── Stored data ──

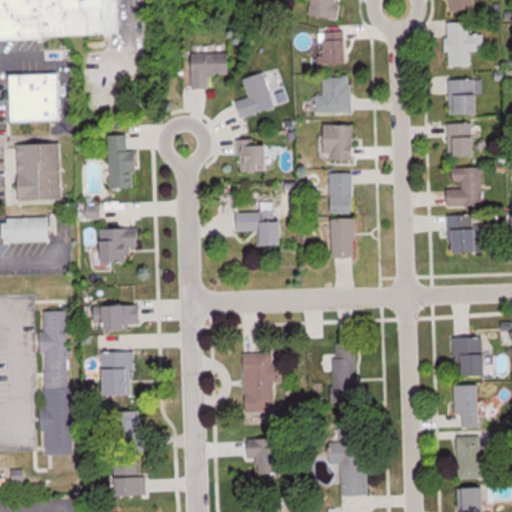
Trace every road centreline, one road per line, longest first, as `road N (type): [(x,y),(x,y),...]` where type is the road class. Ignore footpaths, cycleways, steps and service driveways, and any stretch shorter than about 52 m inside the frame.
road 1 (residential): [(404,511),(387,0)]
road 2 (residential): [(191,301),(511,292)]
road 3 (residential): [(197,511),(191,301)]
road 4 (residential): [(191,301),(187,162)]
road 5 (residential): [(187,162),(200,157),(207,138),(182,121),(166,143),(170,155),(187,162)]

───
── Stored data ──

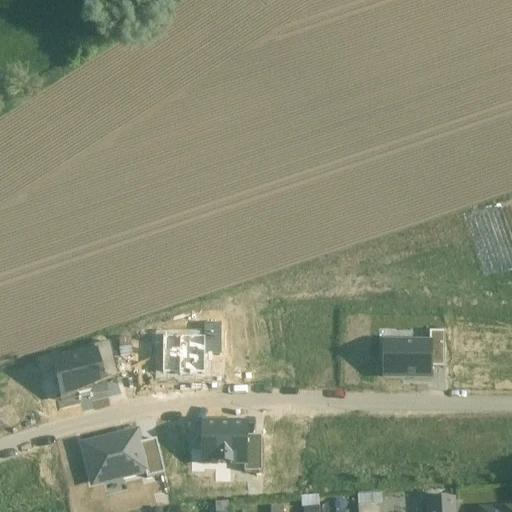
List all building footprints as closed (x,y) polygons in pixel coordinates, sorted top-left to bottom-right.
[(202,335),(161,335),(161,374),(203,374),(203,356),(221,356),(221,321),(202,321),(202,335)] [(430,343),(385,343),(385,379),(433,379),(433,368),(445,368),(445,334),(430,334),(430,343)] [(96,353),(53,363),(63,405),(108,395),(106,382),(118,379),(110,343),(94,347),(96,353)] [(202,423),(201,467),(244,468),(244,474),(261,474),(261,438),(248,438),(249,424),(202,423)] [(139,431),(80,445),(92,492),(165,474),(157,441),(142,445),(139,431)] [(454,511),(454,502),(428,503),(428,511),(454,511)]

───

*Requirements:* Update the lines from the one with "Trace every road" to the one with "road 1 (residential): [(404,511),(387,0)]", changing "footpaths" to "walkways" and keeping everything else as it is.

*Exercise output:*
Trace every road centreline, one road per line, longest first, as `road N (type): [(x,y),(x,y),...]` where type is the road class. Ignore walkways, cycleways, steps and service driveways, and any stretch shorter than about 52 m inside the frame.
road 1 (residential): [(404,511),(387,0)]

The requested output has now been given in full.